- _Provided information_:

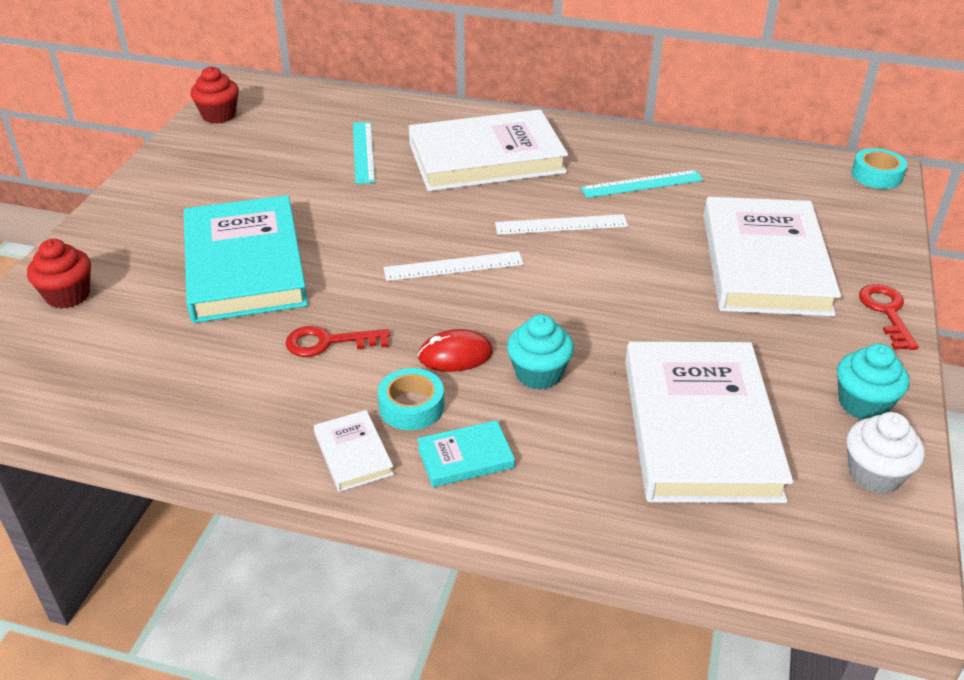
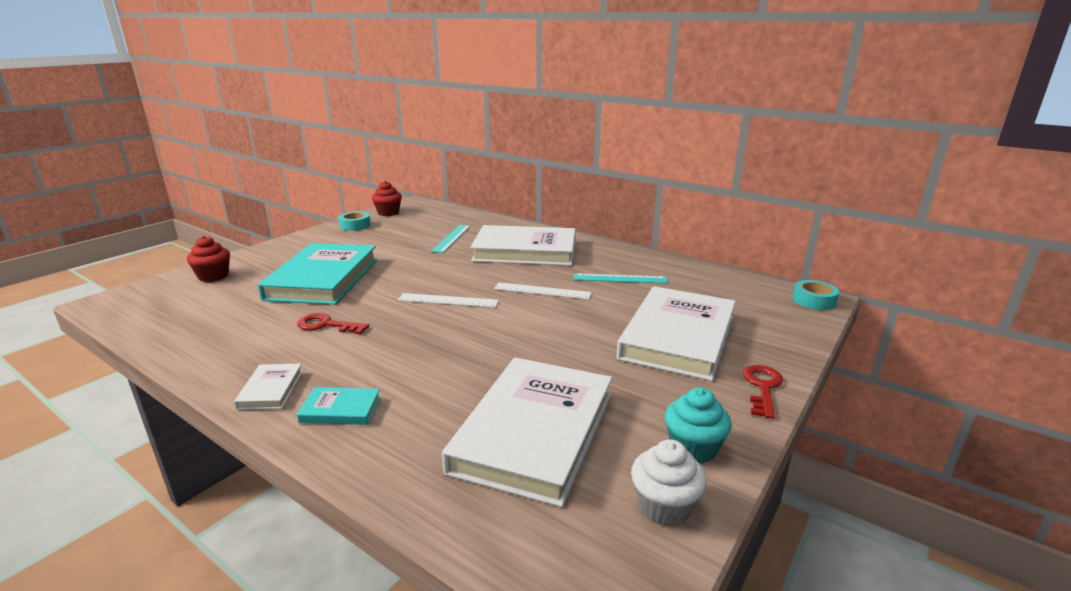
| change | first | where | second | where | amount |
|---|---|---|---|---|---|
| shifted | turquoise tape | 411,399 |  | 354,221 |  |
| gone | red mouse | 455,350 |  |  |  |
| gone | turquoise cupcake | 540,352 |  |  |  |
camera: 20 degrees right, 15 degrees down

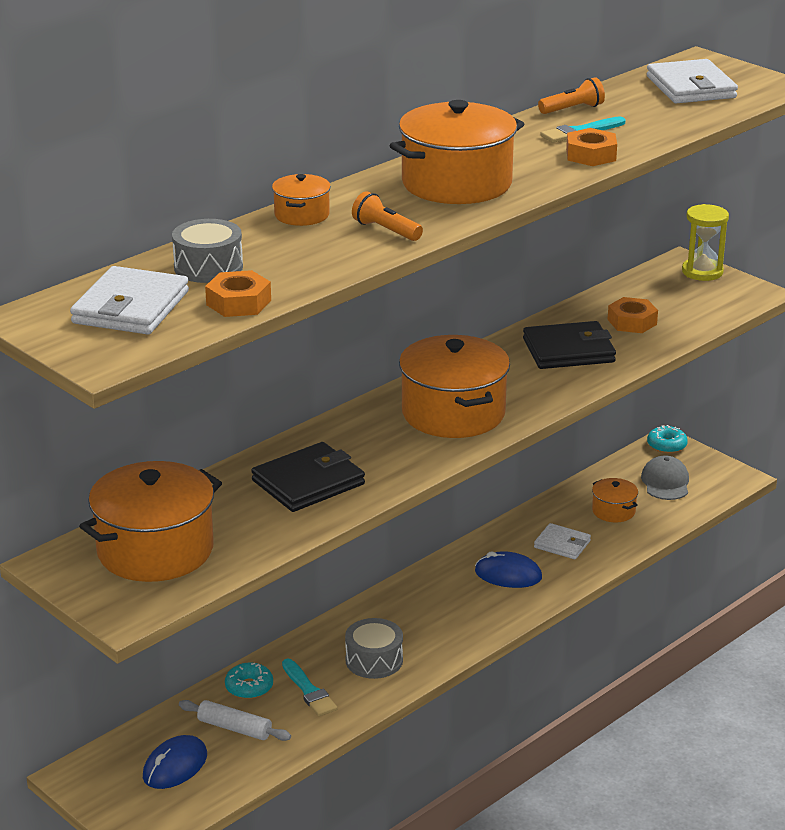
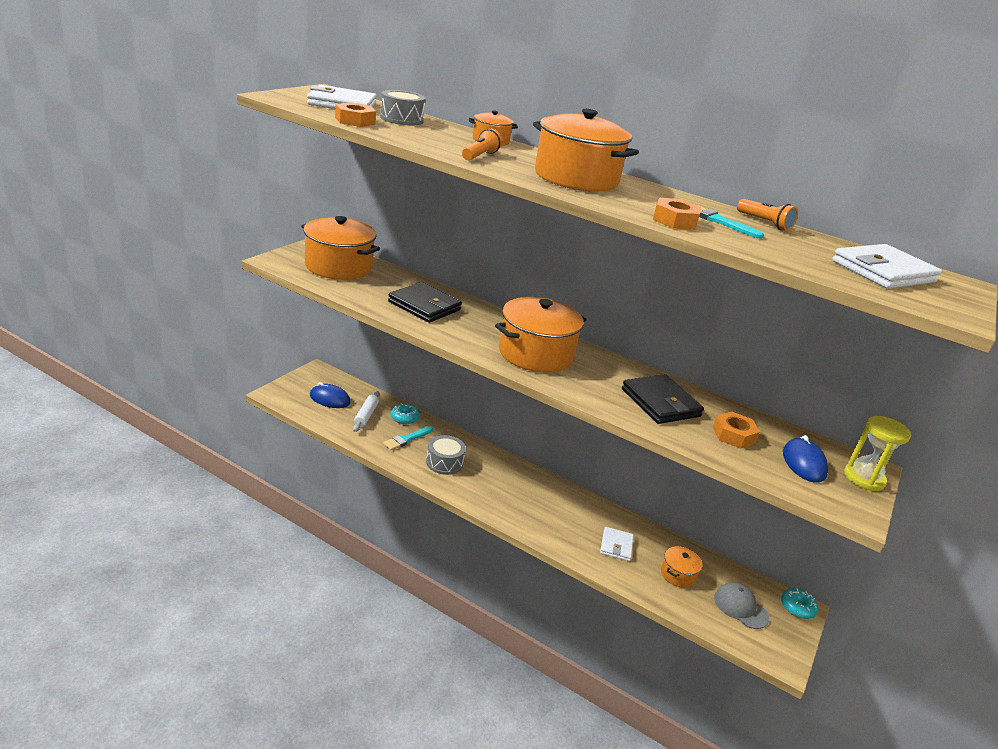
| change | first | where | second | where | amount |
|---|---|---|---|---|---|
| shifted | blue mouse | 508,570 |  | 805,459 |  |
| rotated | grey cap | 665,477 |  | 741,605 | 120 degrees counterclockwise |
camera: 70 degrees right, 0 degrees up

- _What is required_: Find the lines of the listing above that hold "gone". Please copy them.

- _Response_:
| gone | red mouse | 455,350 |  |  |  |
| gone | turquoise cupcake | 540,352 |  |  |  |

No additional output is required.